┌──

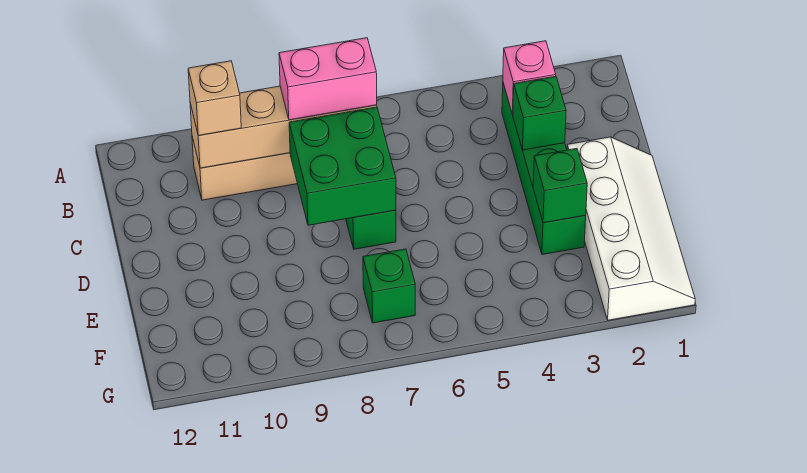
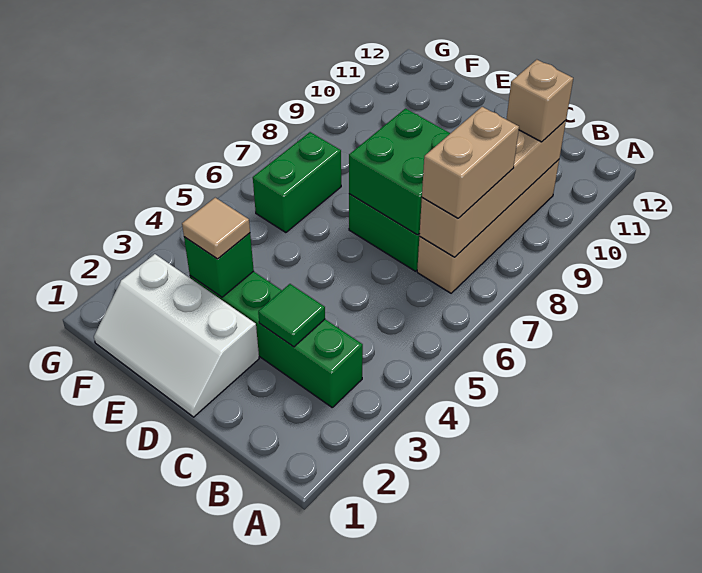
pink brick B3 level 2 -> none
pink brick B7:B8 level 3 -> tan brick B7:B8 level 3
green brick C3 level 2 -> green tile C3 level 2
white slope D1:G2 level 1 top 2 -> white slope D1:F2 level 1 top 2
none -> tan tile E3 level 3
green brick F7 level 1 -> green brick F6:F7 level 1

└──

WHAT TO DO: Starting at the line that contains "white slope D1:G2", retype each line through the end of the listing above and nothing else.

RESULT OF THIS EXERCISE:
white slope D1:G2 level 1 top 2 -> white slope D1:F2 level 1 top 2
none -> tan tile E3 level 3
green brick F7 level 1 -> green brick F6:F7 level 1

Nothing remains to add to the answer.